* _ASSIGNED TASK_: Only one stretch of the data below is wanted: the lines from the one with "TP102: test point (NET1) -> none" through the one with "IC101: LTV-817 -> PC817", repeated exactly.

[Revision tracking records]
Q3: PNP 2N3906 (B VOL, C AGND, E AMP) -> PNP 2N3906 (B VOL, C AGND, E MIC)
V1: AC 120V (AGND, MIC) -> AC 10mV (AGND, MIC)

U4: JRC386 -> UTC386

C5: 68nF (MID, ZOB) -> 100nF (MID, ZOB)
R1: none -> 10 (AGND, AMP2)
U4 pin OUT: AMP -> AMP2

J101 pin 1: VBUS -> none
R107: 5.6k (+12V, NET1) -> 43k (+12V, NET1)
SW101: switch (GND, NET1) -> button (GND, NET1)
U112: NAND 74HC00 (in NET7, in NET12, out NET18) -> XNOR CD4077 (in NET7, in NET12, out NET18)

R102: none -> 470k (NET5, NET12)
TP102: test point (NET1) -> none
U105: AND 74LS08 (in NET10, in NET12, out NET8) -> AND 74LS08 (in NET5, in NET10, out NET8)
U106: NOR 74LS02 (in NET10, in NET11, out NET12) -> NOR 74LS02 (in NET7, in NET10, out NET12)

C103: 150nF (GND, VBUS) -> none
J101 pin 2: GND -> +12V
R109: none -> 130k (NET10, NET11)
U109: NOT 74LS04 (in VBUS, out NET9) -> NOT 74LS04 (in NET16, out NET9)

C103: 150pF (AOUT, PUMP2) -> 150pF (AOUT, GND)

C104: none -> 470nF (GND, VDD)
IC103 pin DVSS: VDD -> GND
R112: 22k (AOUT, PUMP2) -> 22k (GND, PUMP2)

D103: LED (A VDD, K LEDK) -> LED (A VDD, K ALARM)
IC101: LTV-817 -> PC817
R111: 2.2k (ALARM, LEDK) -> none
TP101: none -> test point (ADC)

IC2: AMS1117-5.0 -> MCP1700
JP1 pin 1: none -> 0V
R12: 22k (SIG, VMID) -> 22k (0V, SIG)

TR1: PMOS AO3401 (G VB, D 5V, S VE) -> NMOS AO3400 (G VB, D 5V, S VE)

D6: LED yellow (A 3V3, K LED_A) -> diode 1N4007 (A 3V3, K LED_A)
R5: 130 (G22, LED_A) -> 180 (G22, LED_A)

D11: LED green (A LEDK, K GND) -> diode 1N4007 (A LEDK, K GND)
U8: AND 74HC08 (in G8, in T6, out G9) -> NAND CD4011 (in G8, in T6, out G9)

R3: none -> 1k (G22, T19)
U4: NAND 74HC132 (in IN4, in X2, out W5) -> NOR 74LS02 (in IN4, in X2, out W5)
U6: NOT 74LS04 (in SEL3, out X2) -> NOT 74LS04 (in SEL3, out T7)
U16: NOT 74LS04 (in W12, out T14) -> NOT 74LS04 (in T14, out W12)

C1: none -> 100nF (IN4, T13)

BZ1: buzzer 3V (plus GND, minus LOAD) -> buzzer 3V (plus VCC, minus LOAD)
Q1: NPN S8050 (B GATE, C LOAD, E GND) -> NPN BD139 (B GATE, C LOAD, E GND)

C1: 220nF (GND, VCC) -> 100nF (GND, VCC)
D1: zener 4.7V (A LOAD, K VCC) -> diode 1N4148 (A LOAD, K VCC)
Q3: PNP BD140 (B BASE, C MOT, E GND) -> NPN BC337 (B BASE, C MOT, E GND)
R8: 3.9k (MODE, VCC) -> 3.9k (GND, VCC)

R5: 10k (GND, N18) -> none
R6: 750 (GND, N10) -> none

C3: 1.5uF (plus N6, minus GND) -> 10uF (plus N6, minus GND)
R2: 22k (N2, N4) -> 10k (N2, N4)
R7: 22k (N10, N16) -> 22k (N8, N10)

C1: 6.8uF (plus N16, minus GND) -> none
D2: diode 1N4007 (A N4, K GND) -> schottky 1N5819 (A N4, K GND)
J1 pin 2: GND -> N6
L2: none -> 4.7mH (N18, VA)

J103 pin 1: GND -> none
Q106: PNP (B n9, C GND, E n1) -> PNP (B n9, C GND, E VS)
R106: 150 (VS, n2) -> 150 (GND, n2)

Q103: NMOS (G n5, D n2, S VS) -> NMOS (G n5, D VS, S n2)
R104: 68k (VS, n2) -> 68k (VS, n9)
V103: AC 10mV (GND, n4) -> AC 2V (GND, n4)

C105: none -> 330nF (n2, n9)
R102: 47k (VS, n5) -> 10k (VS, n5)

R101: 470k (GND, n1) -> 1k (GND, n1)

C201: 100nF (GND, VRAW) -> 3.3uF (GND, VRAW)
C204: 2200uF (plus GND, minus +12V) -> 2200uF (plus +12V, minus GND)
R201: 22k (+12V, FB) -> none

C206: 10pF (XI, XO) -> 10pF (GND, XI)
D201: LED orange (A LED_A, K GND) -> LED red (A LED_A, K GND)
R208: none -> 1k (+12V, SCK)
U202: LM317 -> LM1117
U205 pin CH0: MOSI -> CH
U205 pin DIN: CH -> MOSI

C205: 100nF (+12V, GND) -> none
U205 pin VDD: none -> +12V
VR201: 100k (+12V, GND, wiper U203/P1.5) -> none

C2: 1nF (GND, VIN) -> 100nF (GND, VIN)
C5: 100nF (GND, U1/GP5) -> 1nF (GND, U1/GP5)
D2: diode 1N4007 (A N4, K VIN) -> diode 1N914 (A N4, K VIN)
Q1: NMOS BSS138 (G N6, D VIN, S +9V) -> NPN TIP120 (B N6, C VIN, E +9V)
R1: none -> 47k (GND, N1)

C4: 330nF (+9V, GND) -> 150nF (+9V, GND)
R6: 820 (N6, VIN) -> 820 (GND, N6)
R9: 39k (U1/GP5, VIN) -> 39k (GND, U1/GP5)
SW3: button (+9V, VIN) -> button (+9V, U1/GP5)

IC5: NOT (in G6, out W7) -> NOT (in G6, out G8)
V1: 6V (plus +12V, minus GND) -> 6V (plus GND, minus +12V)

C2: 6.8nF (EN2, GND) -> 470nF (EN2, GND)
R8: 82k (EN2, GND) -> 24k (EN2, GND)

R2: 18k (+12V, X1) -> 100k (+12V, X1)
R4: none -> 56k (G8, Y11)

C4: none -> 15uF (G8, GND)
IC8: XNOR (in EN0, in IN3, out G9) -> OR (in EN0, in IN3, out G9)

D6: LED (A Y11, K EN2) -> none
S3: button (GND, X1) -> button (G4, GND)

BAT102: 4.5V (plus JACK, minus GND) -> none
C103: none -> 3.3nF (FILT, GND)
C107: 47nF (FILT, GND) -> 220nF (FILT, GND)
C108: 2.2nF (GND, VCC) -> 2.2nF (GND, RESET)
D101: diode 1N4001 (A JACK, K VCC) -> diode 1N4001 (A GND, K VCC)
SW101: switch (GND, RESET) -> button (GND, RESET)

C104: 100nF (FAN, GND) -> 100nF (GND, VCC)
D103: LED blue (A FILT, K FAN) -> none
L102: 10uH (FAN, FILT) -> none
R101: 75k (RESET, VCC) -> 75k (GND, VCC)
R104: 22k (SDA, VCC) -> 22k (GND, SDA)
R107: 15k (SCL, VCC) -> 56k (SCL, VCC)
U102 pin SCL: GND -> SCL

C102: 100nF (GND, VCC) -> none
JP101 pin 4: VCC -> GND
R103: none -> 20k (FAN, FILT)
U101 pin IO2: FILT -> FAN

* _TASK RESULT_:
TP102: test point (NET1) -> none
U105: AND 74LS08 (in NET10, in NET12, out NET8) -> AND 74LS08 (in NET5, in NET10, out NET8)
U106: NOR 74LS02 (in NET10, in NET11, out NET12) -> NOR 74LS02 (in NET7, in NET10, out NET12)

C103: 150nF (GND, VBUS) -> none
J101 pin 2: GND -> +12V
R109: none -> 130k (NET10, NET11)
U109: NOT 74LS04 (in VBUS, out NET9) -> NOT 74LS04 (in NET16, out NET9)

C103: 150pF (AOUT, PUMP2) -> 150pF (AOUT, GND)

C104: none -> 470nF (GND, VDD)
IC103 pin DVSS: VDD -> GND
R112: 22k (AOUT, PUMP2) -> 22k (GND, PUMP2)

D103: LED (A VDD, K LEDK) -> LED (A VDD, K ALARM)
IC101: LTV-817 -> PC817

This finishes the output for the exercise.